▸ What to work on:
Provide a character-exact reproduction of the lines from the line with "(269, 503) = (256, 319): grey tape -> none" to the end of the entries.

Object position data
⟨

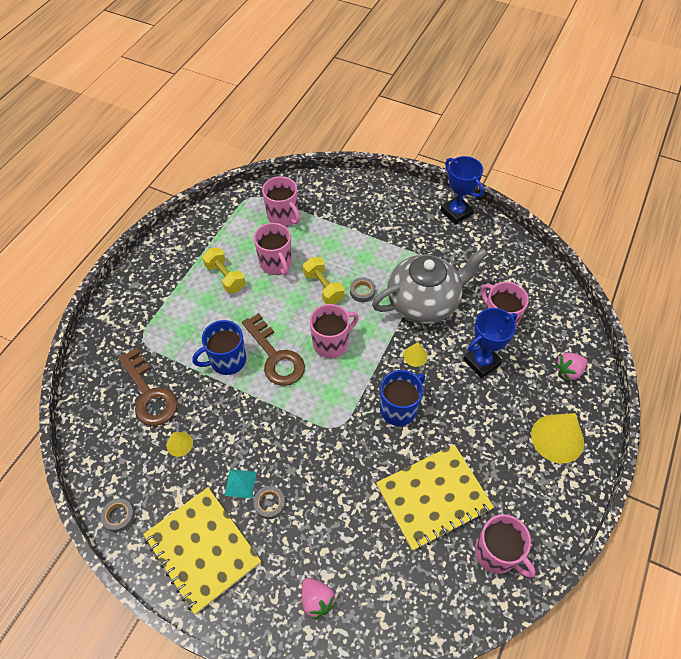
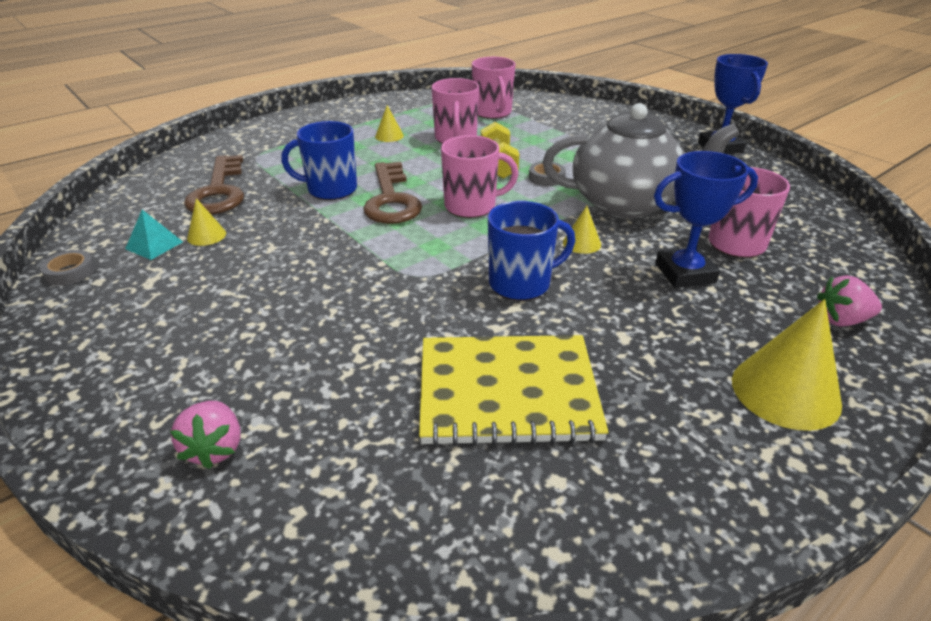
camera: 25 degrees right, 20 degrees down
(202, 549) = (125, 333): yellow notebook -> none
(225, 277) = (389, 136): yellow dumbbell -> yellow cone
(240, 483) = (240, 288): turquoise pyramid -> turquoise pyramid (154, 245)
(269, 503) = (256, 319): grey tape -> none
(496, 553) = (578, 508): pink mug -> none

⟩

▸ The answer:
(269, 503) = (256, 319): grey tape -> none
(496, 553) = (578, 508): pink mug -> none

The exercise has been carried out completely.